■ **Task data**
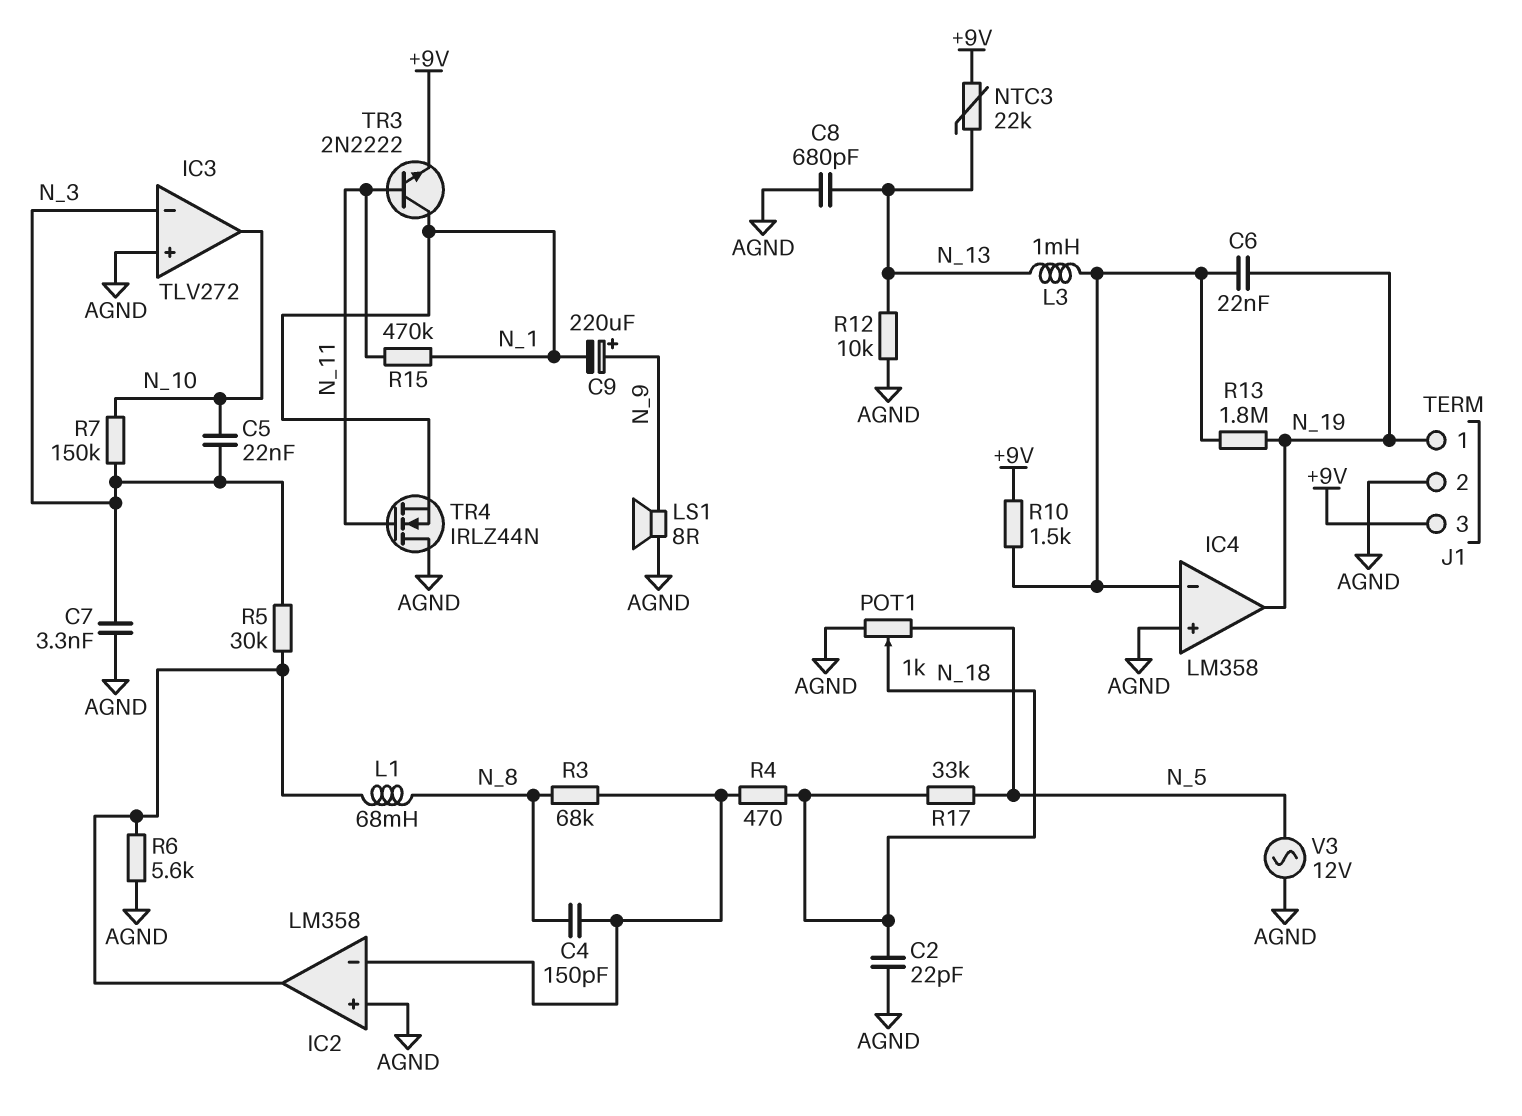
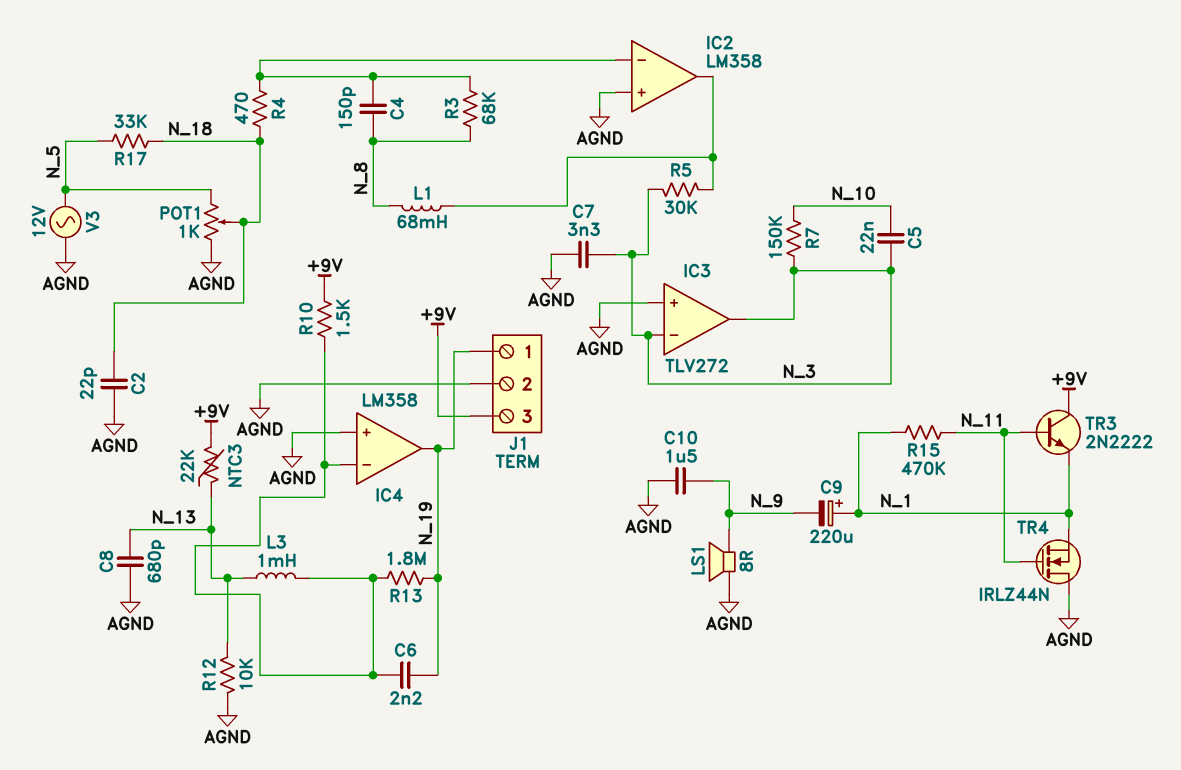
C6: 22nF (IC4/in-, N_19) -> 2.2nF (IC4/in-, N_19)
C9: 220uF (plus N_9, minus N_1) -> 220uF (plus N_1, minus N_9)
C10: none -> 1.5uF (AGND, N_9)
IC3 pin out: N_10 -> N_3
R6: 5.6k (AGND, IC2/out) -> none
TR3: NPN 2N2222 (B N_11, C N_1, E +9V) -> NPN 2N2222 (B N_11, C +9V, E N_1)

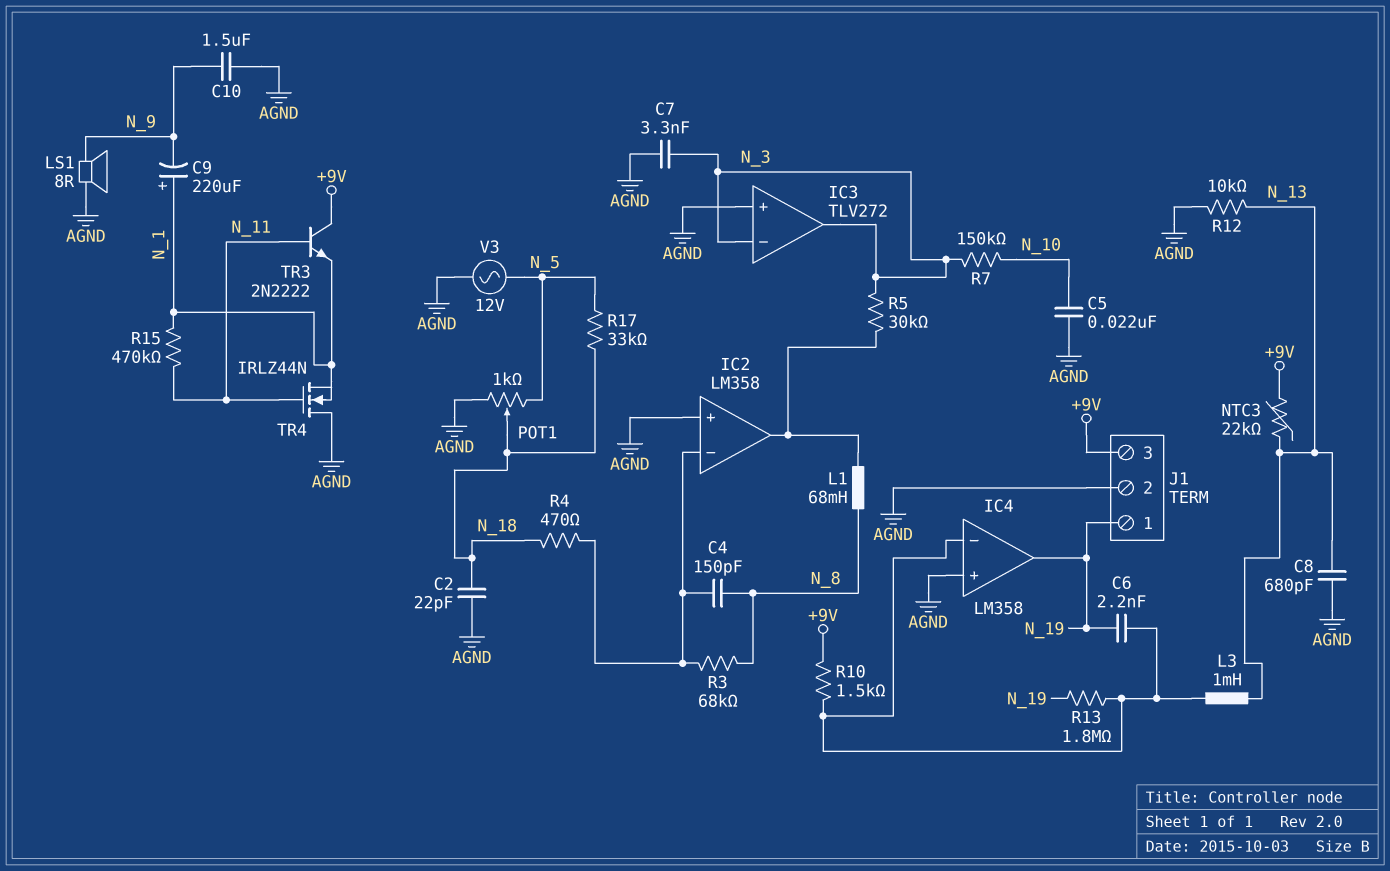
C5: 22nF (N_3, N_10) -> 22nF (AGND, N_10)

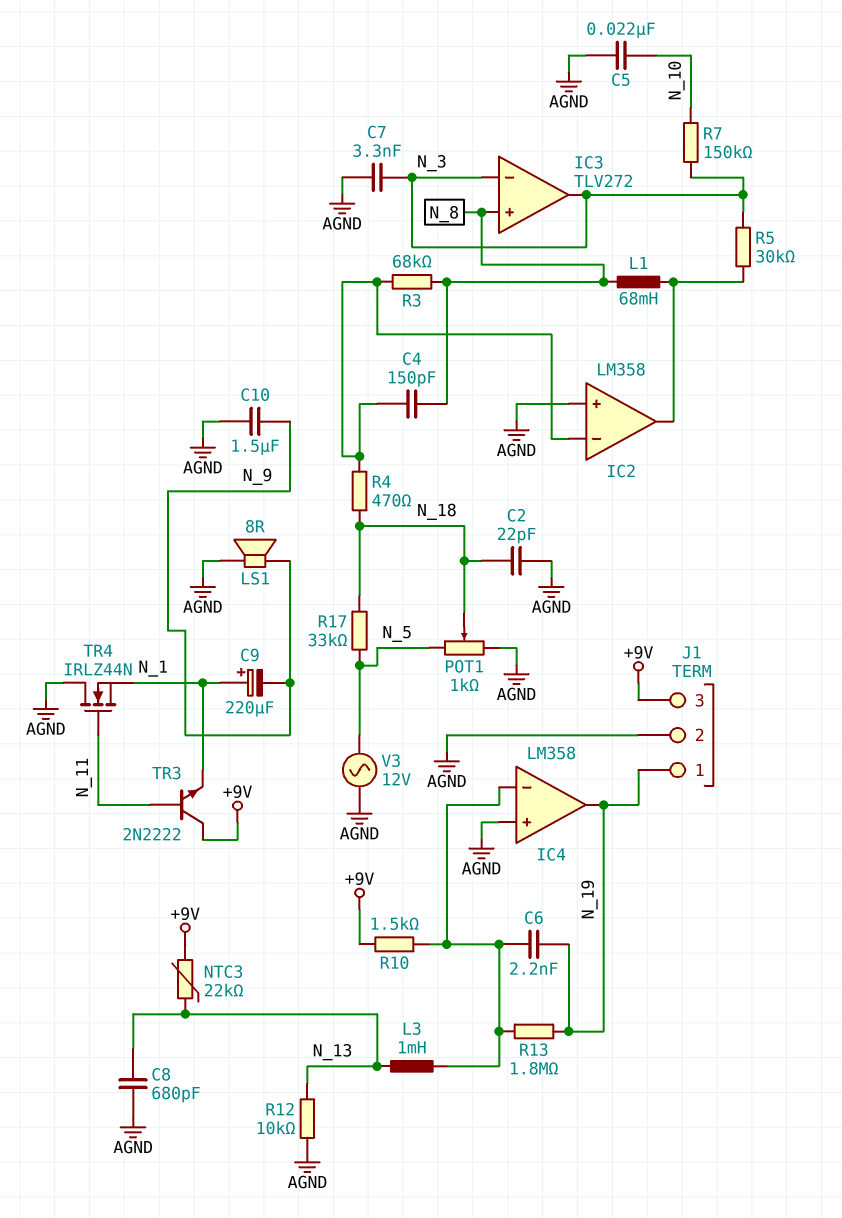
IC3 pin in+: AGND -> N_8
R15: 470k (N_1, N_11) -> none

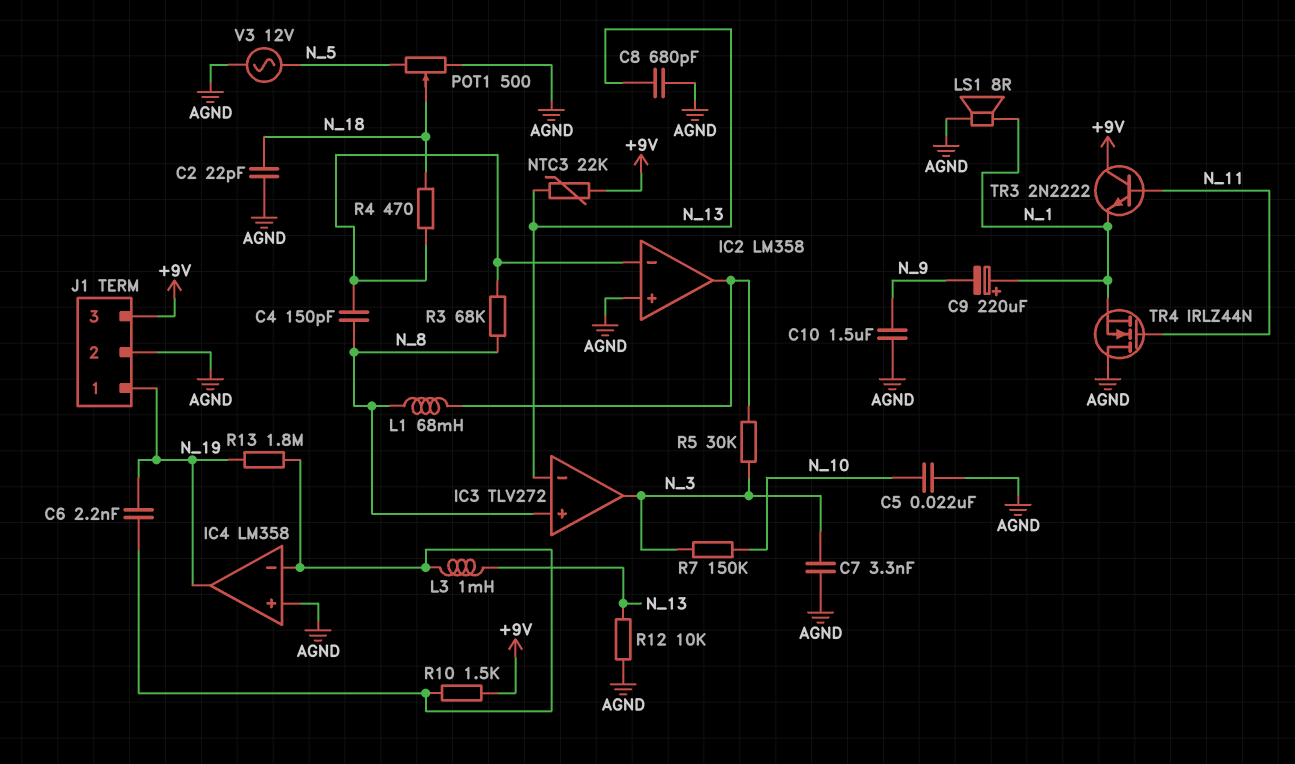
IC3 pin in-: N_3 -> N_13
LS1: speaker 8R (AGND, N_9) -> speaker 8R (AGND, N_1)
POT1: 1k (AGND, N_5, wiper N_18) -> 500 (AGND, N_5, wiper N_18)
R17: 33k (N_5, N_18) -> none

==

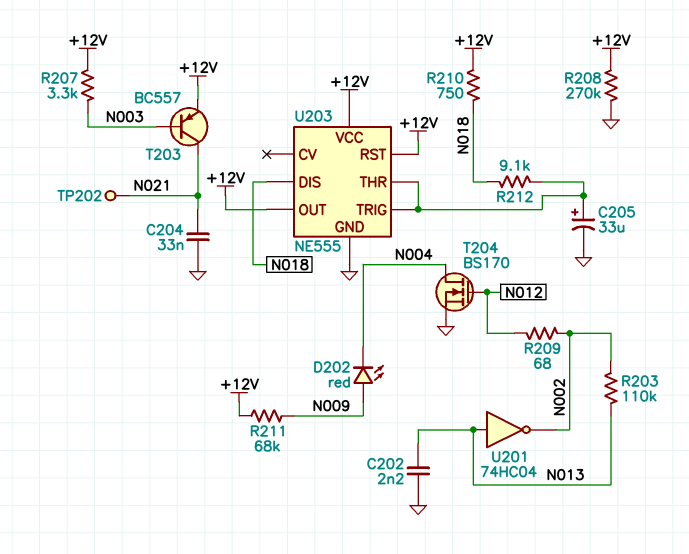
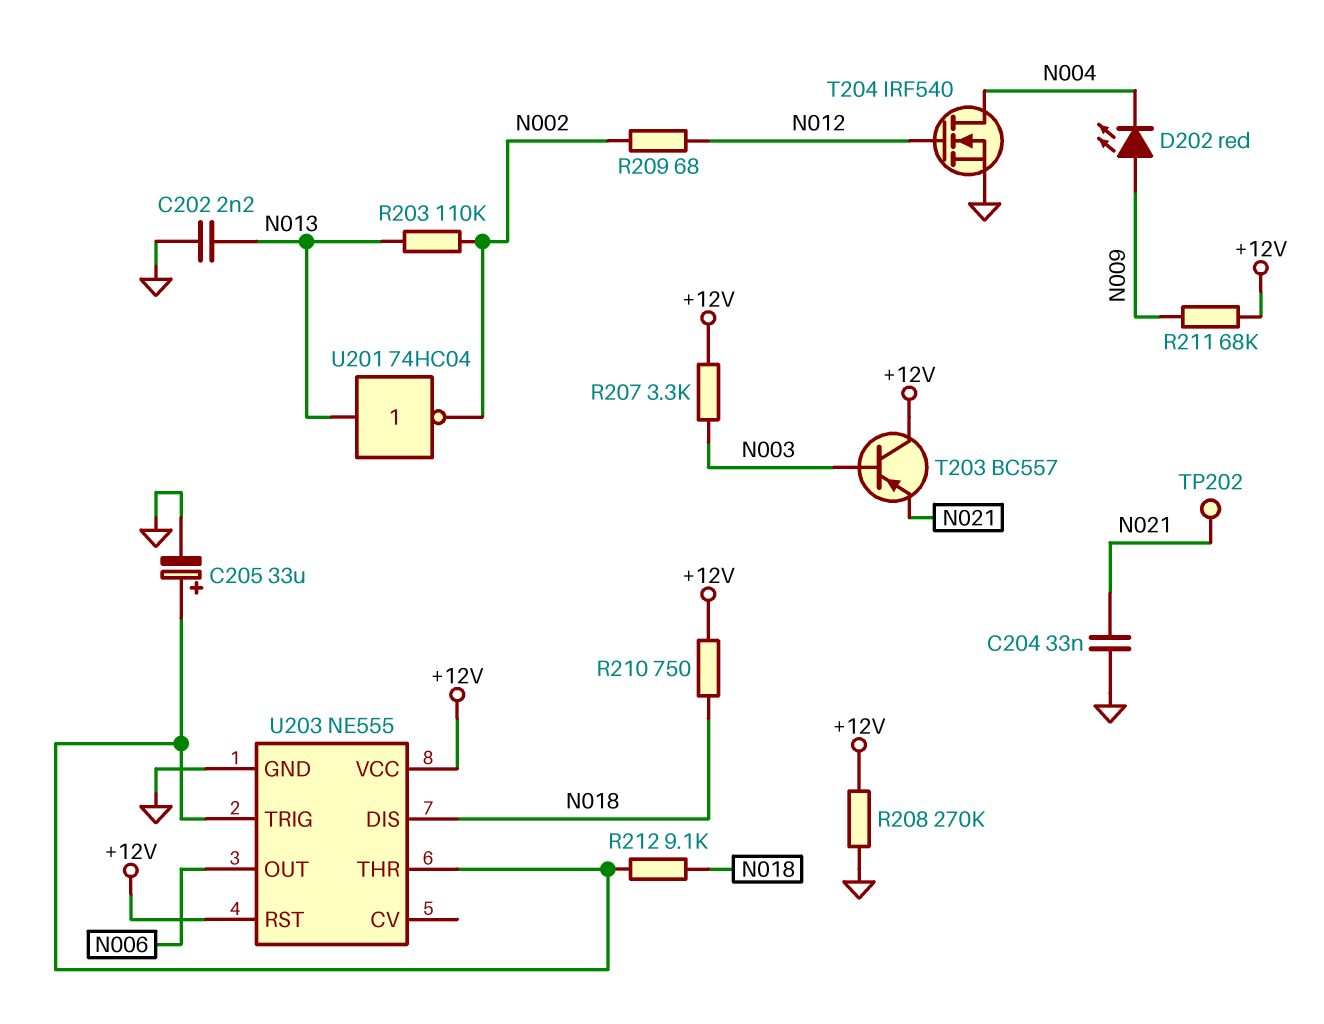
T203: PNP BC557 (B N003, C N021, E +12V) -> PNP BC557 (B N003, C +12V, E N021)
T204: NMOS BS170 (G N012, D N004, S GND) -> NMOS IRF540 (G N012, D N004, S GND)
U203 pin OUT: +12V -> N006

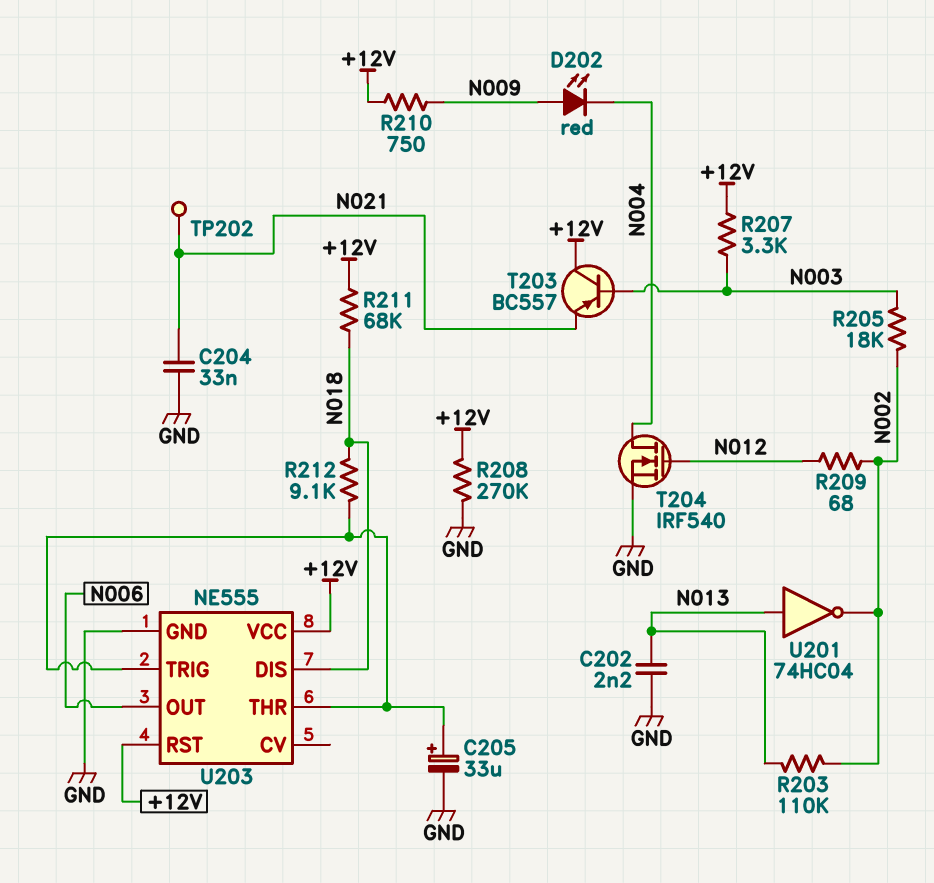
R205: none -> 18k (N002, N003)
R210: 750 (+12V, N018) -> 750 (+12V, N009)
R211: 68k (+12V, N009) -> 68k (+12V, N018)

■ **What is required**
Report each line of the material above where the word "AGND" appears.

■ **Your response**
C10: none -> 1.5uF (AGND, N_9)
R6: 5.6k (AGND, IC2/out) -> none
C5: 22nF (N_3, N_10) -> 22nF (AGND, N_10)
IC3 pin in+: AGND -> N_8
LS1: speaker 8R (AGND, N_9) -> speaker 8R (AGND, N_1)
POT1: 1k (AGND, N_5, wiper N_18) -> 500 (AGND, N_5, wiper N_18)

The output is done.